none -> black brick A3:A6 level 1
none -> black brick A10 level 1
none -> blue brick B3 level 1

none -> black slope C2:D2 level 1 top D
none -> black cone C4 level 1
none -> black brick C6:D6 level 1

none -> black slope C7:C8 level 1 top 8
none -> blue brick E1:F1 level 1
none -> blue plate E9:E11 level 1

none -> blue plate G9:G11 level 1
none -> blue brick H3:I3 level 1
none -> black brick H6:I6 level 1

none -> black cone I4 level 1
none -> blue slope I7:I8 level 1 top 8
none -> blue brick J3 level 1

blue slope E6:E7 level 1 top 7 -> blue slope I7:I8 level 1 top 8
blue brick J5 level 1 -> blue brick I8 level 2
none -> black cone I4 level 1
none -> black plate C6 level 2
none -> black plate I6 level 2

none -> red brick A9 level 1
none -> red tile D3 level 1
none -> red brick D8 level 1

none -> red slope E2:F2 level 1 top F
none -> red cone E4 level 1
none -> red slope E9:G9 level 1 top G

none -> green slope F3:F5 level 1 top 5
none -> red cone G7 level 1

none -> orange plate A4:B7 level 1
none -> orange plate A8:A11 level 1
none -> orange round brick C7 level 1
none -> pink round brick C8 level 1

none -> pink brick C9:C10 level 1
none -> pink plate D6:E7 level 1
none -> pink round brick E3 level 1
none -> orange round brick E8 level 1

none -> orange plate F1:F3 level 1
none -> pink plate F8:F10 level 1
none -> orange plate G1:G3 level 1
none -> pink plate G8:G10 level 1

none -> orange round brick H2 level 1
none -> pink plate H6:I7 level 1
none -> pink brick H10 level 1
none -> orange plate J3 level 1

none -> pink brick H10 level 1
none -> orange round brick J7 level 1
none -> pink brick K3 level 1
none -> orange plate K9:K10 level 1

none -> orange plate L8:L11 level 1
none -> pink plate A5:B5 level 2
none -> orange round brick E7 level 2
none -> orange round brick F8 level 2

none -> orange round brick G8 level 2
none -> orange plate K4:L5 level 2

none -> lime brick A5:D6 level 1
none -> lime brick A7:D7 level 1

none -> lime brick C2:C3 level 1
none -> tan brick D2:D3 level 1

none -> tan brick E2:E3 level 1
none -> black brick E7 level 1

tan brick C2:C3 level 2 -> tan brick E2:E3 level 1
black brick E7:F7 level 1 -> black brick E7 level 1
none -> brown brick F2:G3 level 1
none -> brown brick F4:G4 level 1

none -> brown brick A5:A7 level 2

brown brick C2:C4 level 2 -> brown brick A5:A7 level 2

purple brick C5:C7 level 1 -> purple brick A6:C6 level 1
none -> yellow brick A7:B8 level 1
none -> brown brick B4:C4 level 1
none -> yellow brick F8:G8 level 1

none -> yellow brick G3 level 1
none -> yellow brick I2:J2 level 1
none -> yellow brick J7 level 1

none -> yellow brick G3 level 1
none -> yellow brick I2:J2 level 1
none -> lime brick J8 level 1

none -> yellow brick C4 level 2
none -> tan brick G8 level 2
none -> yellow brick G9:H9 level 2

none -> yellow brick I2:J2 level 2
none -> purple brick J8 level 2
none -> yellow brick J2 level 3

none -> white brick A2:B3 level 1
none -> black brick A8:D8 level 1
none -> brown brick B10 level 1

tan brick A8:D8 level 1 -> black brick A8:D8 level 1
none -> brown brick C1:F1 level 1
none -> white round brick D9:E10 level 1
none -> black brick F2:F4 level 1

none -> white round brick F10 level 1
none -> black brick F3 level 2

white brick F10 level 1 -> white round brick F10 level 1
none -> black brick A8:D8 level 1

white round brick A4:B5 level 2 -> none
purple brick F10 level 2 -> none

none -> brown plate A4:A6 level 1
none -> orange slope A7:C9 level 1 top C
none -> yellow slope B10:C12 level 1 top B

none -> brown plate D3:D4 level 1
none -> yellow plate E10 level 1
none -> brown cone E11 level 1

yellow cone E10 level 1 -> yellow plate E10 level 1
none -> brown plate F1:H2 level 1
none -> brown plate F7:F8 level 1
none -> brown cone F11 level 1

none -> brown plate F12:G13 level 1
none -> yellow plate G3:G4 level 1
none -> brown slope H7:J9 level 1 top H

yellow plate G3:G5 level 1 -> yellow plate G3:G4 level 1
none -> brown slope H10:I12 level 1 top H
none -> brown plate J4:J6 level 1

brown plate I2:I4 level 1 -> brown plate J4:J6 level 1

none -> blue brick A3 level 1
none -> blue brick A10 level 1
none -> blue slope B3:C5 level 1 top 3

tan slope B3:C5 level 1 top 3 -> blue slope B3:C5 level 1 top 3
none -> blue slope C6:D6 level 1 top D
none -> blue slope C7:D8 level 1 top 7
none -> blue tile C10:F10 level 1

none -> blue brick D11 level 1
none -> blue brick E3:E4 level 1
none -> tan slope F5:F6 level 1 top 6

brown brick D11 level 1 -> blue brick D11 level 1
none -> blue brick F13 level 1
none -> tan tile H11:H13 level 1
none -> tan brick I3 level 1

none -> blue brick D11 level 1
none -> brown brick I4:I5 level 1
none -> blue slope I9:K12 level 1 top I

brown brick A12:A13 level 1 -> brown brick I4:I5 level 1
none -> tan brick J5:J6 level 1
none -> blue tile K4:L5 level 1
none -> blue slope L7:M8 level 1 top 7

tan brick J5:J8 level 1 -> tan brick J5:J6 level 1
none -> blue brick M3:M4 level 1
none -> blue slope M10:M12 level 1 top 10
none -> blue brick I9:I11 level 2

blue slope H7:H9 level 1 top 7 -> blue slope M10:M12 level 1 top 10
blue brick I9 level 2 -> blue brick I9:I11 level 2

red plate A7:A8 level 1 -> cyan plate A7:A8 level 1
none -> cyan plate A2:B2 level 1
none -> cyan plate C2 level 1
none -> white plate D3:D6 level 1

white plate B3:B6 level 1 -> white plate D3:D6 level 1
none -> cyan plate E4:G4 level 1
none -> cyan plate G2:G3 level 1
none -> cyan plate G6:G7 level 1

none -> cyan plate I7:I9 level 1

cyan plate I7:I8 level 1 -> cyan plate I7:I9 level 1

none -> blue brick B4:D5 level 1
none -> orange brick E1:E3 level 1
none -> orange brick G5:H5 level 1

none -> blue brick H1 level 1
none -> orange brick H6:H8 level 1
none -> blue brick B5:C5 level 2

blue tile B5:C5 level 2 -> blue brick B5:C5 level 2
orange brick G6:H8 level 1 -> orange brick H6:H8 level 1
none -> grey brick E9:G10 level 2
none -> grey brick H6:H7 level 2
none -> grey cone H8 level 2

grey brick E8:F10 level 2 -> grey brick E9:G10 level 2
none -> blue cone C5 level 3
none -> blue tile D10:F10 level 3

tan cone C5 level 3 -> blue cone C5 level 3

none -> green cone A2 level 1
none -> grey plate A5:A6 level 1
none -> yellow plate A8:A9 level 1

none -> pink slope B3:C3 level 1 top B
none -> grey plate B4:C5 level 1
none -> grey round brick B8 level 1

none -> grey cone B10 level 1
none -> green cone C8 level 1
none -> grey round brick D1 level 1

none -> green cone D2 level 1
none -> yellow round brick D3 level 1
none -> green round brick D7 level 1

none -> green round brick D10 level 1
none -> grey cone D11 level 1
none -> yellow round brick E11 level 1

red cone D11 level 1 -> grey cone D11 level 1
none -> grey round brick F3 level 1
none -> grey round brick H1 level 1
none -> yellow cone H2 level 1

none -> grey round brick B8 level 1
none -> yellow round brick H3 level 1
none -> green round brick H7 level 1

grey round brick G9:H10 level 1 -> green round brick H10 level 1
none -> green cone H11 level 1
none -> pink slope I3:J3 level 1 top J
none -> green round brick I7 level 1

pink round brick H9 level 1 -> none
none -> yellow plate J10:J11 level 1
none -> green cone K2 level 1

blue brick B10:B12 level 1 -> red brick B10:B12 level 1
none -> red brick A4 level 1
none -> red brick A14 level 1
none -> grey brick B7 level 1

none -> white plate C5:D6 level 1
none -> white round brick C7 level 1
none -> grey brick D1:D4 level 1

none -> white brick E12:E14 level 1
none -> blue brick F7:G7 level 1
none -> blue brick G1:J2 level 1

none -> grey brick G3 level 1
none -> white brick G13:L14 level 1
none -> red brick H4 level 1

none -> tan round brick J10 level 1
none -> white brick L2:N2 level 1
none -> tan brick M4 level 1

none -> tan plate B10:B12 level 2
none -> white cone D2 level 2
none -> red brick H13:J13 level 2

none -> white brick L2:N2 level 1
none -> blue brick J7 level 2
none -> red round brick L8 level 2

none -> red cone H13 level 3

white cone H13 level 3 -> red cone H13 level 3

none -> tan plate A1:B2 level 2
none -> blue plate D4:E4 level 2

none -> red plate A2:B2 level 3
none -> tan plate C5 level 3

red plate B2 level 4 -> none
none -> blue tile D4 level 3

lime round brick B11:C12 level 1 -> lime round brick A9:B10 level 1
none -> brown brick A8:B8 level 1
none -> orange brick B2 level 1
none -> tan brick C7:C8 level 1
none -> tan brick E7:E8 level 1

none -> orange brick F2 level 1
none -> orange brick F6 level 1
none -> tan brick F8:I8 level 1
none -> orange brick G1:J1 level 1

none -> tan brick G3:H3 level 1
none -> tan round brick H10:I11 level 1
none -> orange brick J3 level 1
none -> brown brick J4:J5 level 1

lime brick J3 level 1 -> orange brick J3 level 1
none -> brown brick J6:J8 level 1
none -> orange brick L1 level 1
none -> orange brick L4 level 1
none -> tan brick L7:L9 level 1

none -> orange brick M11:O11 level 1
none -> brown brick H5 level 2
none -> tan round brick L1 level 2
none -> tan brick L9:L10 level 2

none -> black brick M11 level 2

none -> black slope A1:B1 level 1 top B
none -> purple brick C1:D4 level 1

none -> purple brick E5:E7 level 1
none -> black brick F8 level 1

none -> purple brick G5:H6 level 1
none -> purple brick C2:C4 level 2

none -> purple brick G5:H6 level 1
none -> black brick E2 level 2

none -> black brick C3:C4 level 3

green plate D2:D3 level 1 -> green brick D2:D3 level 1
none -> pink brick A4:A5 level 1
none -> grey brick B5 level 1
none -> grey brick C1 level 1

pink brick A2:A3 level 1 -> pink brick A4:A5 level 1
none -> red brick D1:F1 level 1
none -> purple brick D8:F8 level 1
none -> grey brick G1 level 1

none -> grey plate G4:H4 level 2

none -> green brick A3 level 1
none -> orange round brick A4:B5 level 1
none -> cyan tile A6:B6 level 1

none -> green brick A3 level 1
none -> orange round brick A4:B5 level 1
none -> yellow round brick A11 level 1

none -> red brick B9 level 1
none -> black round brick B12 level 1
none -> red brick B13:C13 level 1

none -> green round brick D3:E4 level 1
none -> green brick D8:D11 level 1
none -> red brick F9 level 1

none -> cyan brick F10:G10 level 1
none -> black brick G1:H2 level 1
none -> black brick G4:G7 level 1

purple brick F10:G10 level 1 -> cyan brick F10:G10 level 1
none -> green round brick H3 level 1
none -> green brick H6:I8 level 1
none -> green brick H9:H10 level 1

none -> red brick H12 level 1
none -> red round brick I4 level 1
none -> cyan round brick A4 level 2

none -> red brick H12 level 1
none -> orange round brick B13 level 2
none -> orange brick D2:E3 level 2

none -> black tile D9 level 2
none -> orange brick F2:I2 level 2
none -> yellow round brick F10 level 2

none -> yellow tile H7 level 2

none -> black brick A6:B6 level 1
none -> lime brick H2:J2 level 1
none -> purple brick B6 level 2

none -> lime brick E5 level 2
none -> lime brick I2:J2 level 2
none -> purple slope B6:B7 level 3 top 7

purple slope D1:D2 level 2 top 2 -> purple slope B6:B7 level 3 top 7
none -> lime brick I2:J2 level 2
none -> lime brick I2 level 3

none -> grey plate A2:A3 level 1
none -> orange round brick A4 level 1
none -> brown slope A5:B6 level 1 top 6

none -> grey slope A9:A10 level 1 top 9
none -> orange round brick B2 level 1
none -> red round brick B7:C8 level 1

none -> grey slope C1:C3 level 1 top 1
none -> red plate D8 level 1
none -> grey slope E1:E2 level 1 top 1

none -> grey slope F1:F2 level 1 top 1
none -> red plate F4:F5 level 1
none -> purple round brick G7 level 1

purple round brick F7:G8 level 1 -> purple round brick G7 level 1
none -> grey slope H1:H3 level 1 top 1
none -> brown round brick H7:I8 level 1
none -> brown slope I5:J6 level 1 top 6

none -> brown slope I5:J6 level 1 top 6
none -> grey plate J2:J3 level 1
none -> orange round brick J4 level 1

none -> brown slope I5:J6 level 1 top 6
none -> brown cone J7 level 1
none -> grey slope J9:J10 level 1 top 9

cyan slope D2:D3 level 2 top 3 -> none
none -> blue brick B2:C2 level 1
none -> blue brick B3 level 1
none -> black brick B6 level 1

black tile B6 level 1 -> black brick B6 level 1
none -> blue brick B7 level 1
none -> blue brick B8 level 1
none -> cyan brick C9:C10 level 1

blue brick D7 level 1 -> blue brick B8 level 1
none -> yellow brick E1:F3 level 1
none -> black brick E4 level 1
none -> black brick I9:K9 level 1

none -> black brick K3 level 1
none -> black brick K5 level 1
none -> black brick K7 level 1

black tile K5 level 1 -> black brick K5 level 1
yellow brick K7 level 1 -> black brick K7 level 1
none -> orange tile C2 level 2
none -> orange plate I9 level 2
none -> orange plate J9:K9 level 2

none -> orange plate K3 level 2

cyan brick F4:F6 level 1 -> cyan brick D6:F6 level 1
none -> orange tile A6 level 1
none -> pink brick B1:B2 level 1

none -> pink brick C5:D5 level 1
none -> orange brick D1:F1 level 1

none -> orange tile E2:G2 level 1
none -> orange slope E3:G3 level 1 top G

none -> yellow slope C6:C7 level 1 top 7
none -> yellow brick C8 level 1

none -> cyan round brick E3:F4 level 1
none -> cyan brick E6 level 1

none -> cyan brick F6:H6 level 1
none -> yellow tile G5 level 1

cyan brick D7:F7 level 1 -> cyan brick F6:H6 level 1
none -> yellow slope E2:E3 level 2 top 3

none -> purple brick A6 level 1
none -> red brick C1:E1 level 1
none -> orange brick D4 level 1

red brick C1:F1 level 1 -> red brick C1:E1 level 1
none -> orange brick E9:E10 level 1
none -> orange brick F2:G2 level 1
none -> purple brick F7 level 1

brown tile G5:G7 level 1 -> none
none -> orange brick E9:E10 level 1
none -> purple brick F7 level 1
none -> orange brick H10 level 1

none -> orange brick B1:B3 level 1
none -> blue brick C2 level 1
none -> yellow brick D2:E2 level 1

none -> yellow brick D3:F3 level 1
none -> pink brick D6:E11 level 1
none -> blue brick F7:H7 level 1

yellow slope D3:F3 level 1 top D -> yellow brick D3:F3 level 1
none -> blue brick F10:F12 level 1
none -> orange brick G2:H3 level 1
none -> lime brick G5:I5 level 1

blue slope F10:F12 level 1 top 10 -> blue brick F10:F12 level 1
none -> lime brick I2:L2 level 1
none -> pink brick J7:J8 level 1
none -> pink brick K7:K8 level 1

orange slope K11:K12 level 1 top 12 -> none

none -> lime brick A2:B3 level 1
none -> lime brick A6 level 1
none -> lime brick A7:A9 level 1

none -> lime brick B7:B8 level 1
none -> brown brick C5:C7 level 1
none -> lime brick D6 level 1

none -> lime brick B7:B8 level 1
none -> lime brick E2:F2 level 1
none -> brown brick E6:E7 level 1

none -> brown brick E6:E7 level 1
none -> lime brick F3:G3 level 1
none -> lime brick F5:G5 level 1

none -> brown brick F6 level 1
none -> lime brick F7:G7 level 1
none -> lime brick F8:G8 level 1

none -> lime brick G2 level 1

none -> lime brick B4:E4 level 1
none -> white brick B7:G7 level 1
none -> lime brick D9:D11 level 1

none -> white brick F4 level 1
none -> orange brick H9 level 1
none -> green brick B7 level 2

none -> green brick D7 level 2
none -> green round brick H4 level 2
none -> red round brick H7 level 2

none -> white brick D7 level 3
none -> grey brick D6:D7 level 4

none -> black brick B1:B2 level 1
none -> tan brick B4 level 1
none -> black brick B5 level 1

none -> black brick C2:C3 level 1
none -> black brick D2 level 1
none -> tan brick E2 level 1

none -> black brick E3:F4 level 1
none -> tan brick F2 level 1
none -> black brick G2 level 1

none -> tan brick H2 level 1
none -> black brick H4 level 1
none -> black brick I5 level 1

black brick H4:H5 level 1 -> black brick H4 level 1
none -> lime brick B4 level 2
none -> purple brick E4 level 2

· · ·

Copy the lines above exactly. Start with the line containing "none -> cyan plate G2:G3 level 1", end with the line containing "none -> white round brick C7 level 1", and include both.

Answer box —
none -> cyan plate G2:G3 level 1
none -> cyan plate G6:G7 level 1

none -> cyan plate I7:I9 level 1

cyan plate I7:I8 level 1 -> cyan plate I7:I9 level 1

none -> blue brick B4:D5 level 1
none -> orange brick E1:E3 level 1
none -> orange brick G5:H5 level 1

none -> blue brick H1 level 1
none -> orange brick H6:H8 level 1
none -> blue brick B5:C5 level 2

blue tile B5:C5 level 2 -> blue brick B5:C5 level 2
orange brick G6:H8 level 1 -> orange brick H6:H8 level 1
none -> grey brick E9:G10 level 2
none -> grey brick H6:H7 level 2
none -> grey cone H8 level 2

grey brick E8:F10 level 2 -> grey brick E9:G10 level 2
none -> blue cone C5 level 3
none -> blue tile D10:F10 level 3

tan cone C5 level 3 -> blue cone C5 level 3

none -> green cone A2 level 1
none -> grey plate A5:A6 level 1
none -> yellow plate A8:A9 level 1

none -> pink slope B3:C3 level 1 top B
none -> grey plate B4:C5 level 1
none -> grey round brick B8 level 1

none -> grey cone B10 level 1
none -> green cone C8 level 1
none -> grey round brick D1 level 1

none -> green cone D2 level 1
none -> yellow round brick D3 level 1
none -> green round brick D7 level 1

none -> green round brick D10 level 1
none -> grey cone D11 level 1
none -> yellow round brick E11 level 1

red cone D11 level 1 -> grey cone D11 level 1
none -> grey round brick F3 level 1
none -> grey round brick H1 level 1
none -> yellow cone H2 level 1

none -> grey round brick B8 level 1
none -> yellow round brick H3 level 1
none -> green round brick H7 level 1

grey round brick G9:H10 level 1 -> green round brick H10 level 1
none -> green cone H11 level 1
none -> pink slope I3:J3 level 1 top J
none -> green round brick I7 level 1

pink round brick H9 level 1 -> none
none -> yellow plate J10:J11 level 1
none -> green cone K2 level 1

blue brick B10:B12 level 1 -> red brick B10:B12 level 1
none -> red brick A4 level 1
none -> red brick A14 level 1
none -> grey brick B7 level 1

none -> white plate C5:D6 level 1
none -> white round brick C7 level 1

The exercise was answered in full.